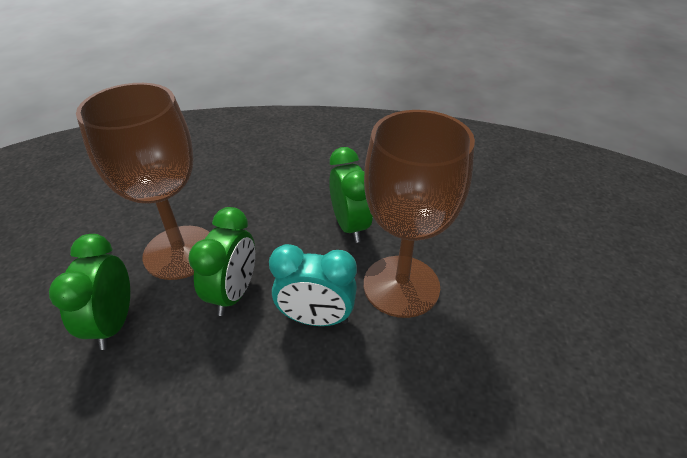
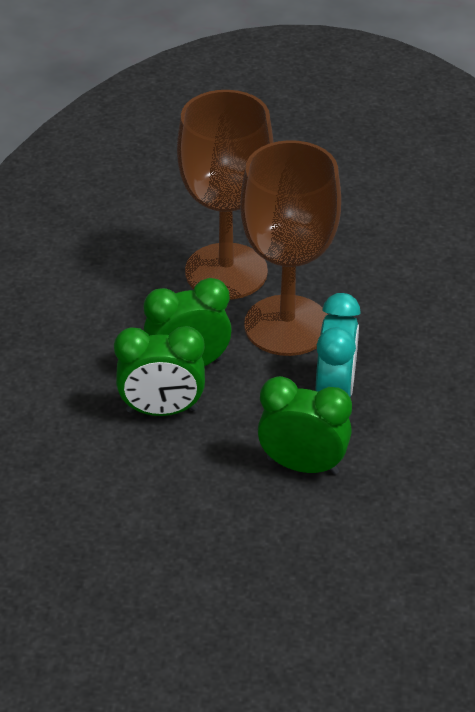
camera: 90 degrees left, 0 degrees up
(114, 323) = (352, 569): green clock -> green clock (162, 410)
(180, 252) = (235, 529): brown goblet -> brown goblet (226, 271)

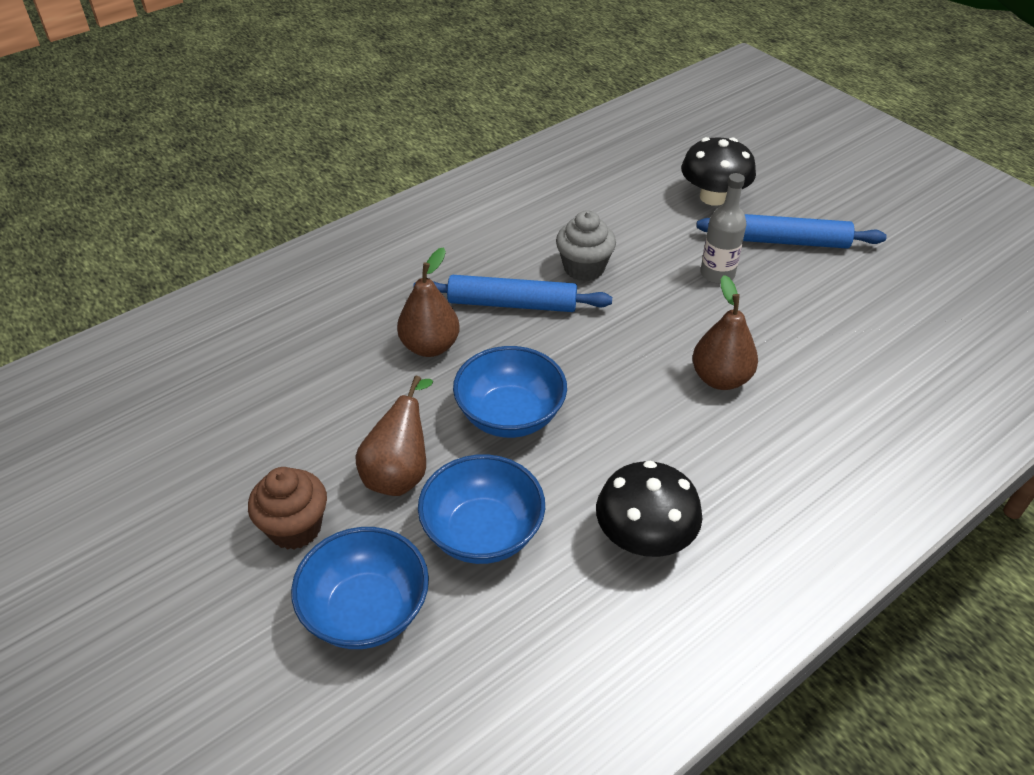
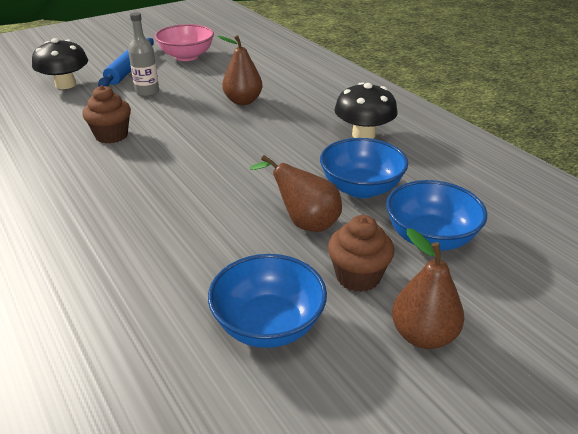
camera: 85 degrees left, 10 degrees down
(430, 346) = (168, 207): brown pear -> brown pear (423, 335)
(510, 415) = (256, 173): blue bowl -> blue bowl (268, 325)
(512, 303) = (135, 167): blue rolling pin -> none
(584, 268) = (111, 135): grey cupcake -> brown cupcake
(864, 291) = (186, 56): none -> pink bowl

[What you will do]
Leave every image out and retype the entries above word for word.

[Expected answer]
camera: 90 degrees left, 0 degrees up
(114, 323) = (352, 569): green clock -> green clock (162, 410)
(180, 252) = (235, 529): brown goblet -> brown goblet (226, 271)

camera: 85 degrees left, 10 degrees down
(430, 346) = (168, 207): brown pear -> brown pear (423, 335)
(510, 415) = (256, 173): blue bowl -> blue bowl (268, 325)
(512, 303) = (135, 167): blue rolling pin -> none
(584, 268) = (111, 135): grey cupcake -> brown cupcake
(864, 291) = (186, 56): none -> pink bowl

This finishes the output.